>>

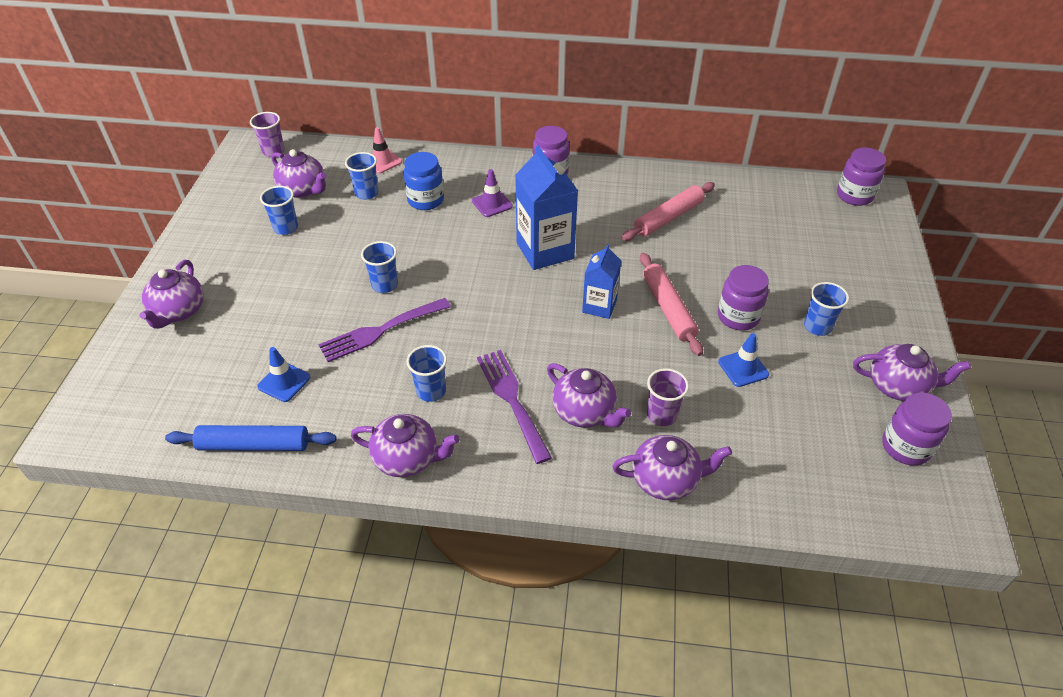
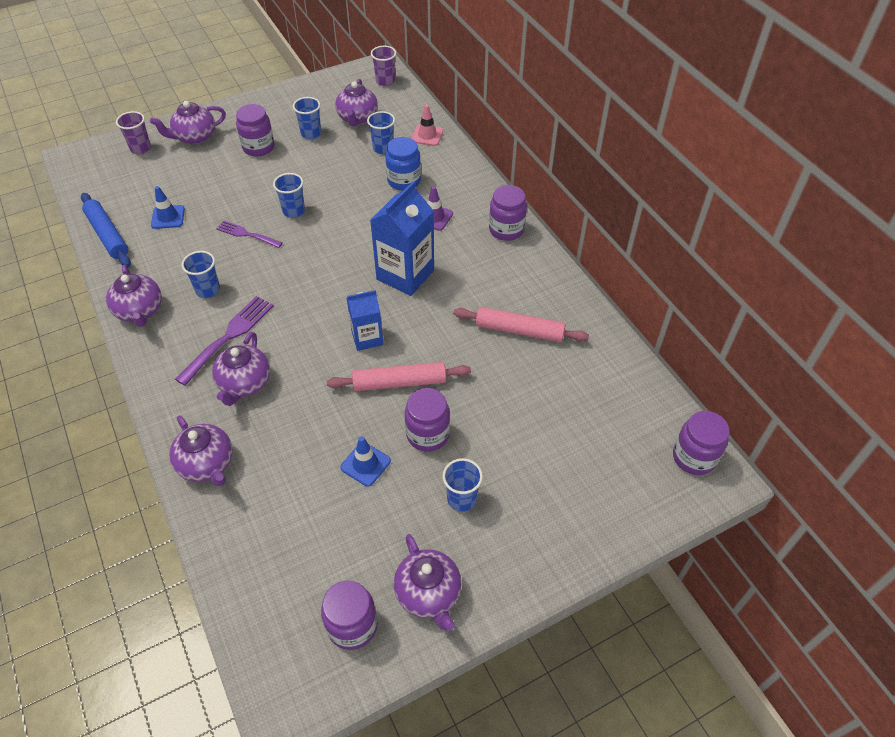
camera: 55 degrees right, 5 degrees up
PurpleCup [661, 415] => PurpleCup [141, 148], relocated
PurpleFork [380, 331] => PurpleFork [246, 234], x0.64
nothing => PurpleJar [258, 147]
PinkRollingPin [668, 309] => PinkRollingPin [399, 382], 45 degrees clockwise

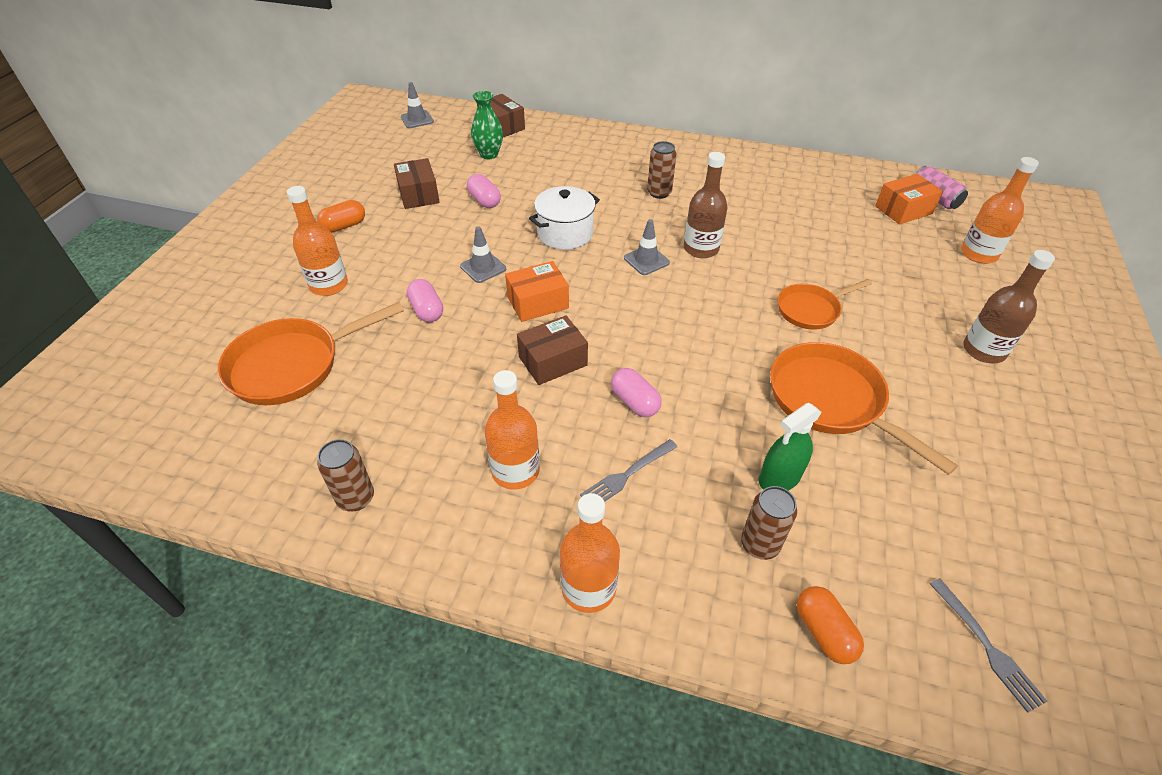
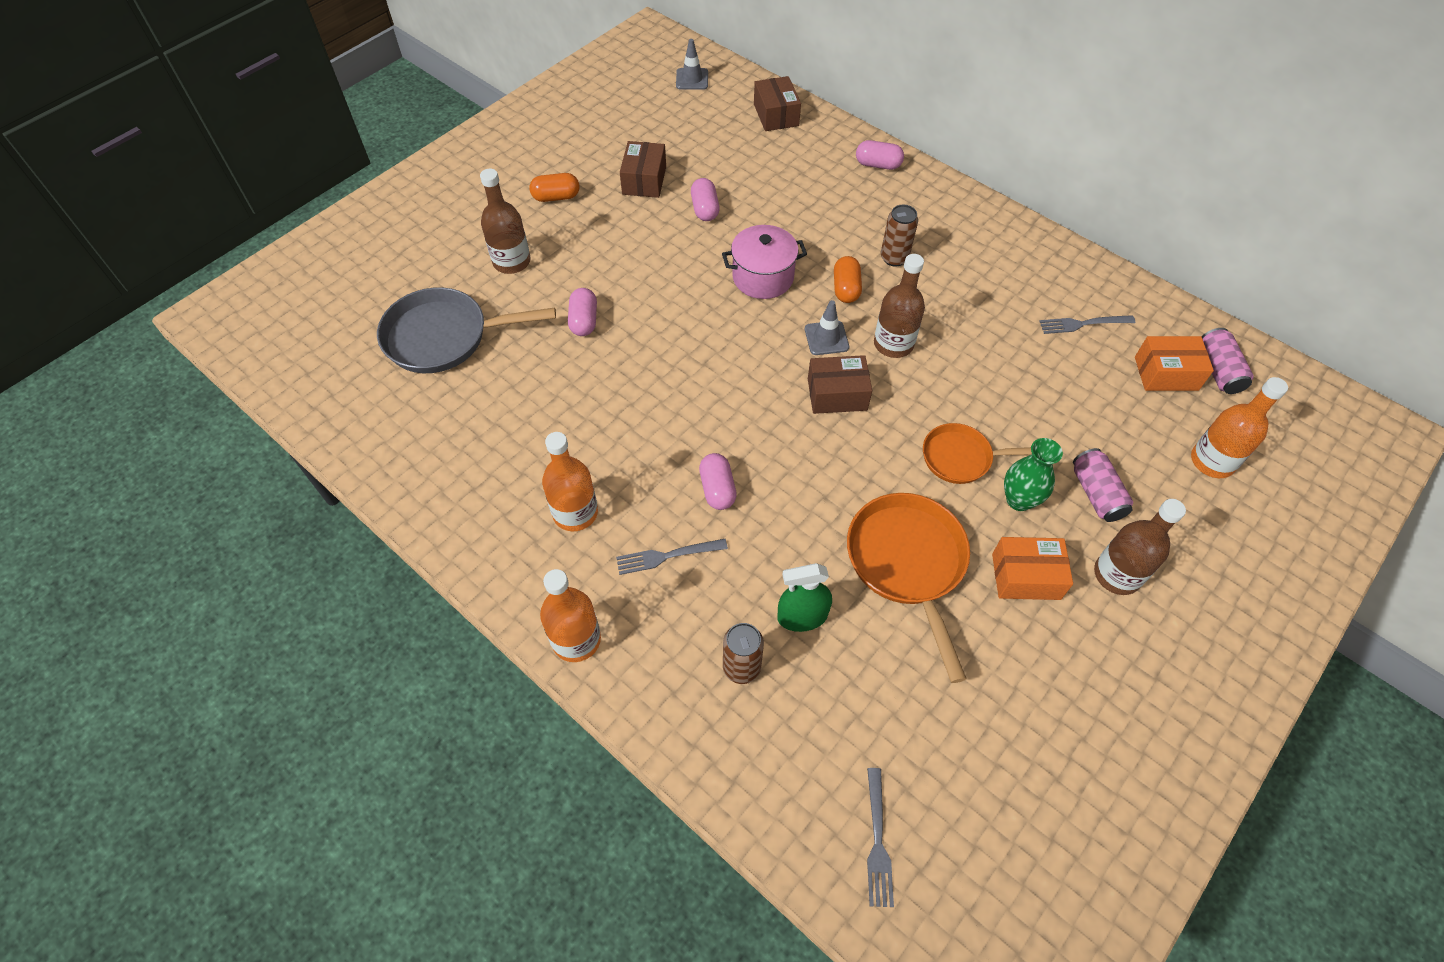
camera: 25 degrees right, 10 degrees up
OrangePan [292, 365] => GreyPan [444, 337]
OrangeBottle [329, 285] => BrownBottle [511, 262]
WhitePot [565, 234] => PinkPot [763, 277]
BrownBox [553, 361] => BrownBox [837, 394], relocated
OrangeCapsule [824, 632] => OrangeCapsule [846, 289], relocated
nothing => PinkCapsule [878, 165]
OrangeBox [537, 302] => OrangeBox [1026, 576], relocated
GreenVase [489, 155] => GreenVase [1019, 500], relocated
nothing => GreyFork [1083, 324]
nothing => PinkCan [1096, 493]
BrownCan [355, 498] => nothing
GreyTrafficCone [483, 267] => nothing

<<

_EXERCISE AIM_
Copy the material exactly. Do not include the pictures.

_RESULT OF THE EXERCISE_
camera: 55 degrees right, 5 degrees up
PurpleCup [661, 415] => PurpleCup [141, 148], relocated
PurpleFork [380, 331] => PurpleFork [246, 234], x0.64
nothing => PurpleJar [258, 147]
PinkRollingPin [668, 309] => PinkRollingPin [399, 382], 45 degrees clockwise

camera: 25 degrees right, 10 degrees up
OrangePan [292, 365] => GreyPan [444, 337]
OrangeBottle [329, 285] => BrownBottle [511, 262]
WhitePot [565, 234] => PinkPot [763, 277]
BrownBox [553, 361] => BrownBox [837, 394], relocated
OrangeCapsule [824, 632] => OrangeCapsule [846, 289], relocated
nothing => PinkCapsule [878, 165]
OrangeBox [537, 302] => OrangeBox [1026, 576], relocated
GreenVase [489, 155] => GreenVase [1019, 500], relocated
nothing => GreyFork [1083, 324]
nothing => PinkCan [1096, 493]
BrownCan [355, 498] => nothing
GreyTrafficCone [483, 267] => nothing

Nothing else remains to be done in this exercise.